**PROVIDED MATERIAL**
:::

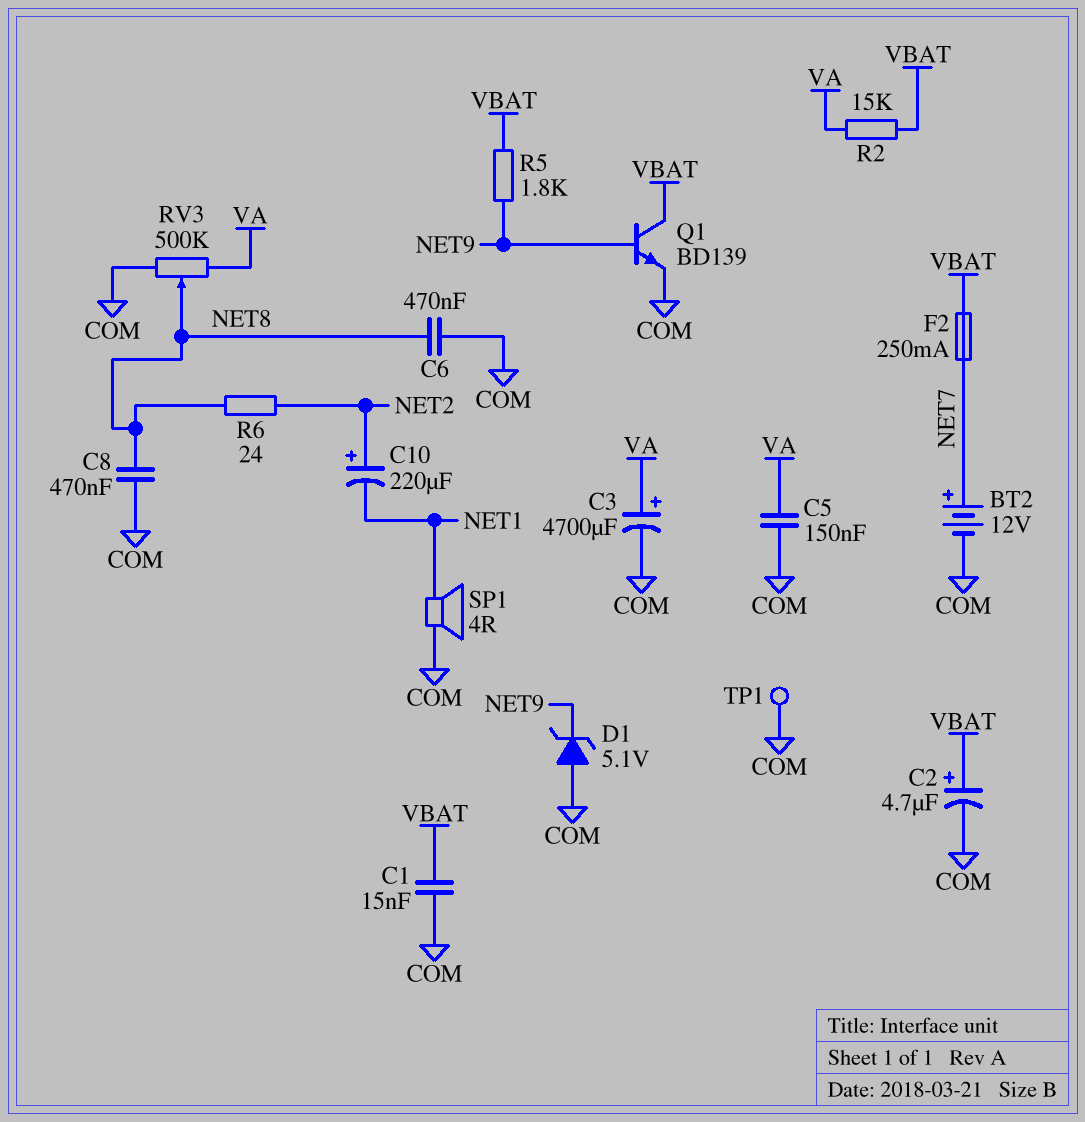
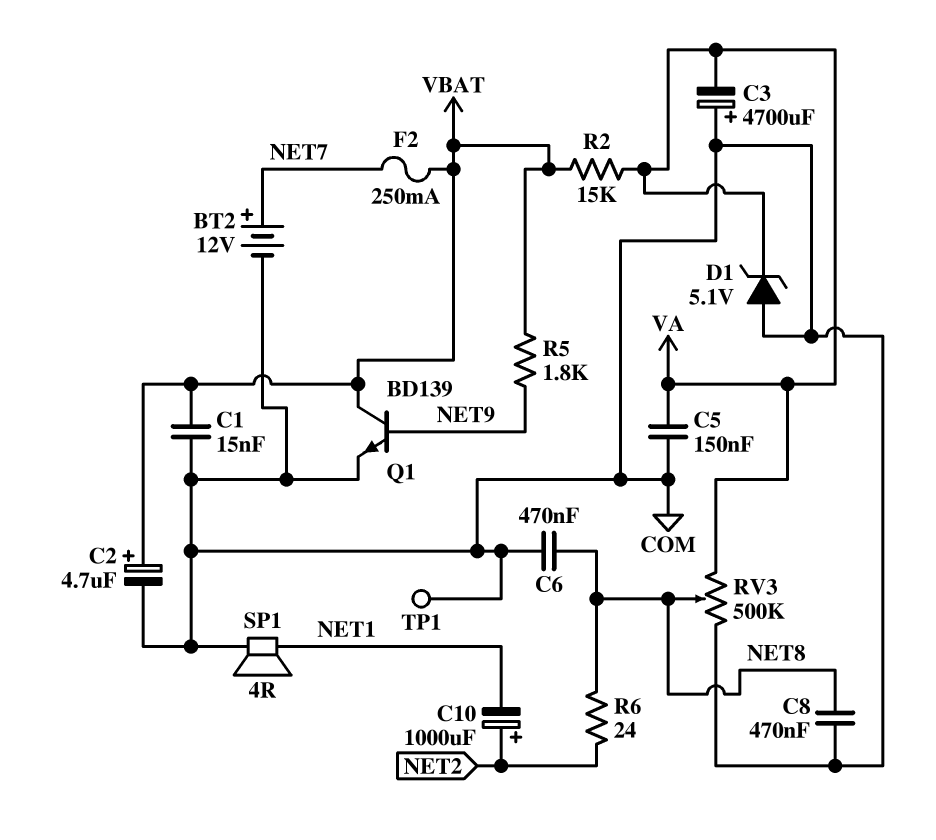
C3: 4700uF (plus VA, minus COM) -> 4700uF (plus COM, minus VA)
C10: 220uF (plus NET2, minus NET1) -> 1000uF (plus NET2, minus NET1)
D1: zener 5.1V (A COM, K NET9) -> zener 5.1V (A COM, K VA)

:::

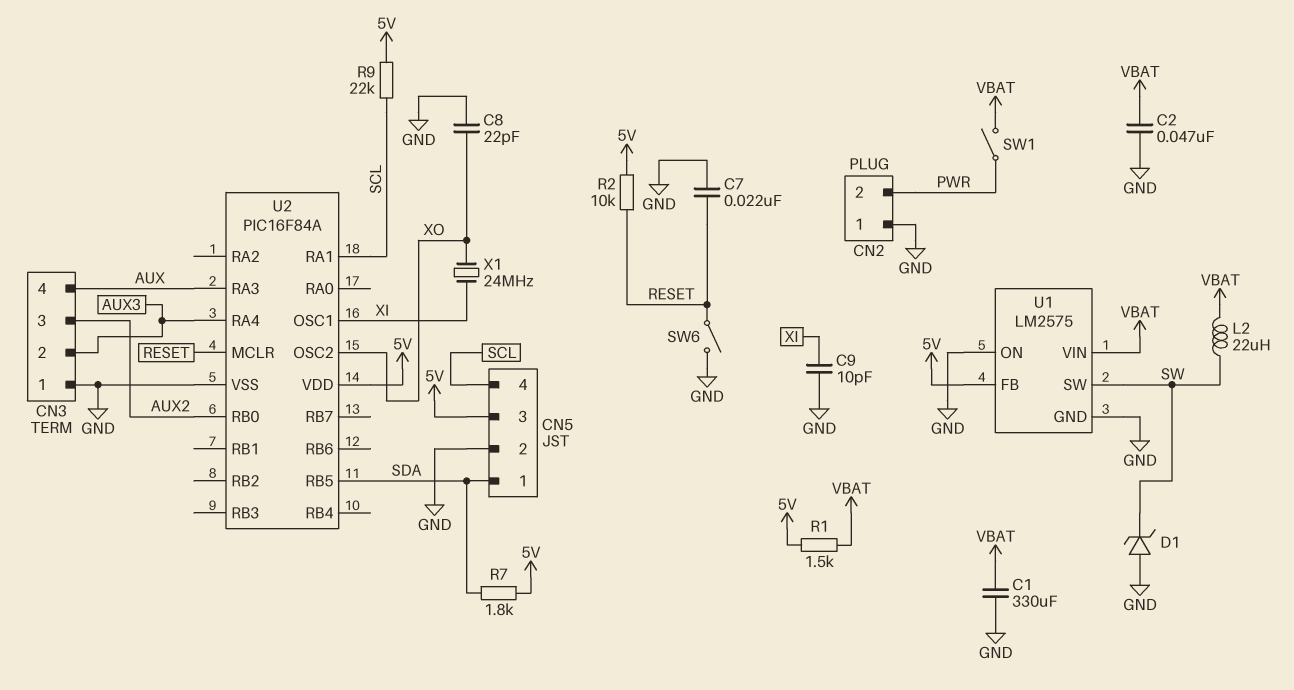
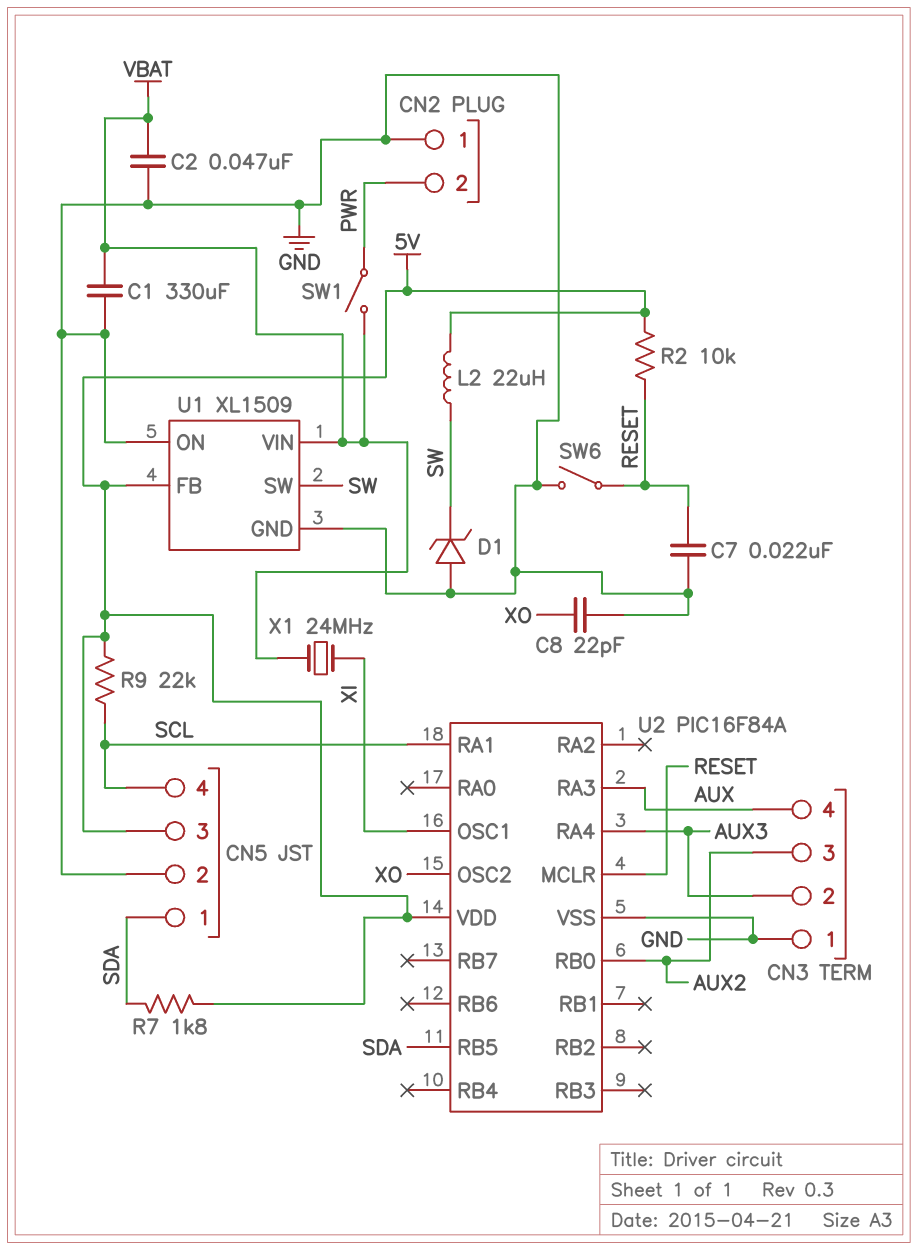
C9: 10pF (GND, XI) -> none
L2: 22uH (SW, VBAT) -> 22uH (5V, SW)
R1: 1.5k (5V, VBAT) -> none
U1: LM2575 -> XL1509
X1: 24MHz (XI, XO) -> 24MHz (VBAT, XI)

:::

**WHAT THE TASK REQUIRES**
All that should be written out is the stretch of lines above between the one holding "C9: 10pF (GND, XI) -> none" and the one holding "X1: 24MHz (XI, XO) -> 24MHz (VBAT, XI)", inclusive, exactly as given.

**EXERCISE RESULT**
C9: 10pF (GND, XI) -> none
L2: 22uH (SW, VBAT) -> 22uH (5V, SW)
R1: 1.5k (5V, VBAT) -> none
U1: LM2575 -> XL1509
X1: 24MHz (XI, XO) -> 24MHz (VBAT, XI)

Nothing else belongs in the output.